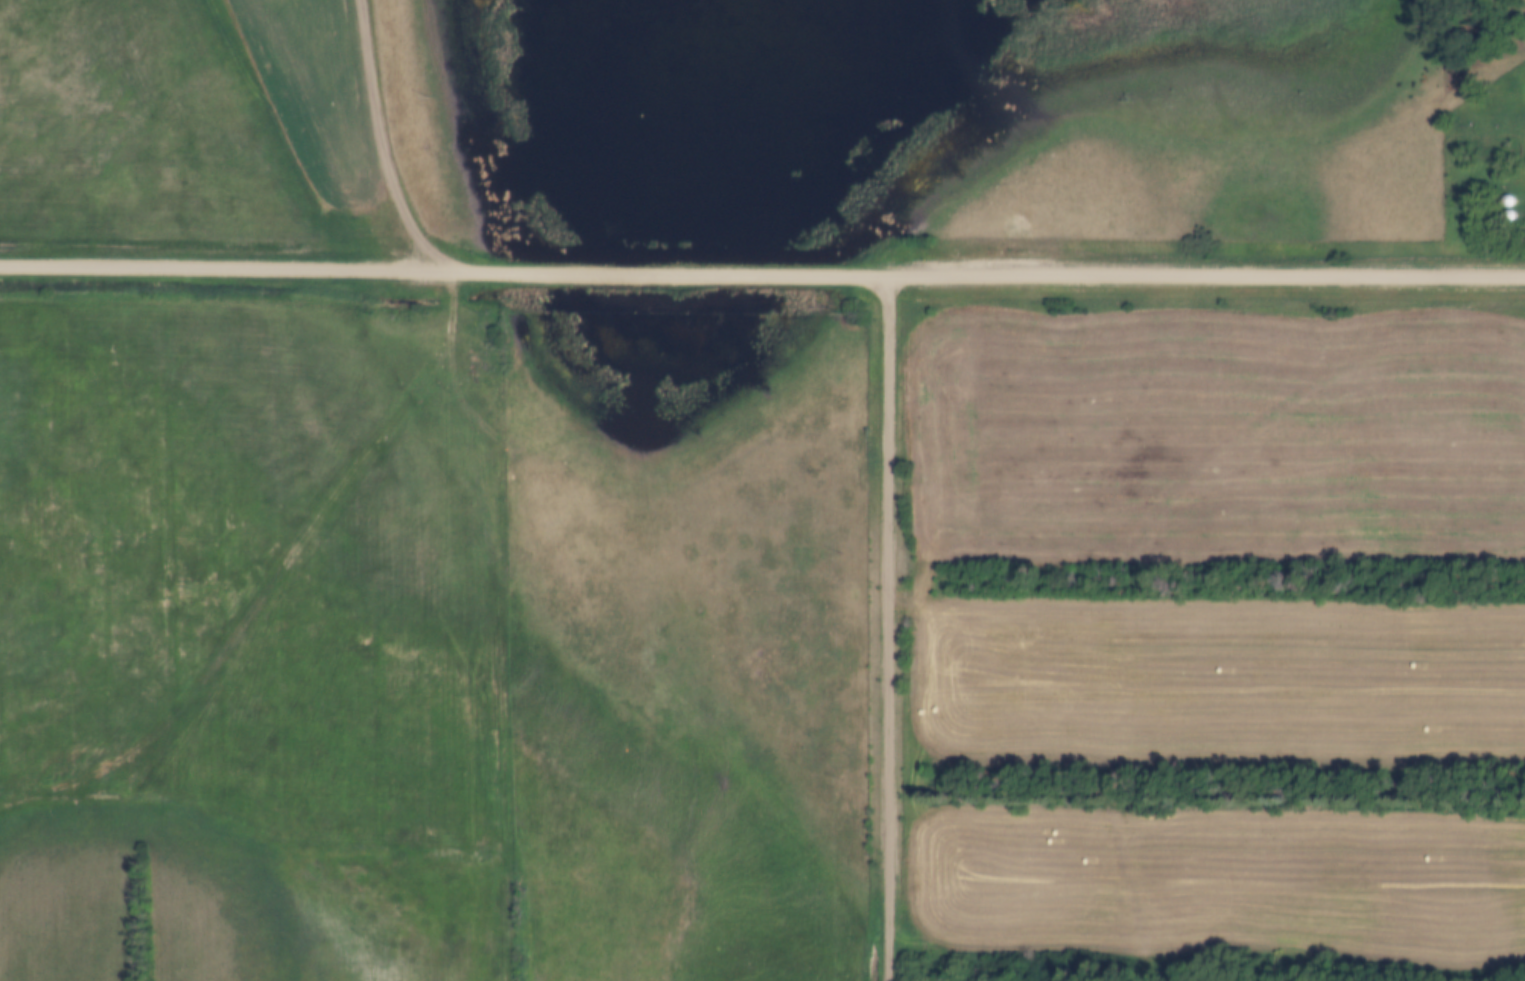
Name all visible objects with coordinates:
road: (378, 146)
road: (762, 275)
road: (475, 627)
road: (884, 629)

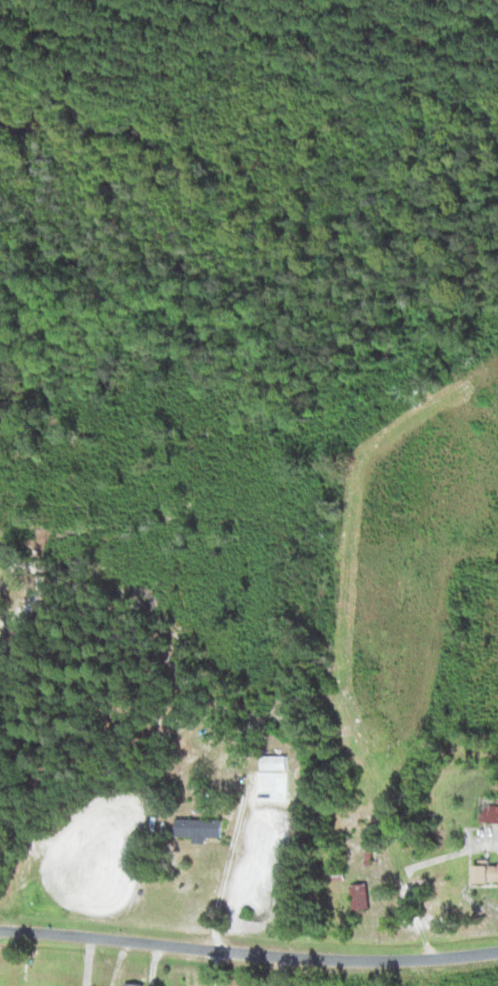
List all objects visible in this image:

^^^^

■ EXERCISE DIRECTIONS: Exactness is what counts here: copy each entry as given and omit its pictures.

■ TASK RESULT:
Name all visible objects with coordinates:
road: (378, 146)
road: (762, 275)
road: (475, 627)
road: (884, 629)

List all objects visible in this image:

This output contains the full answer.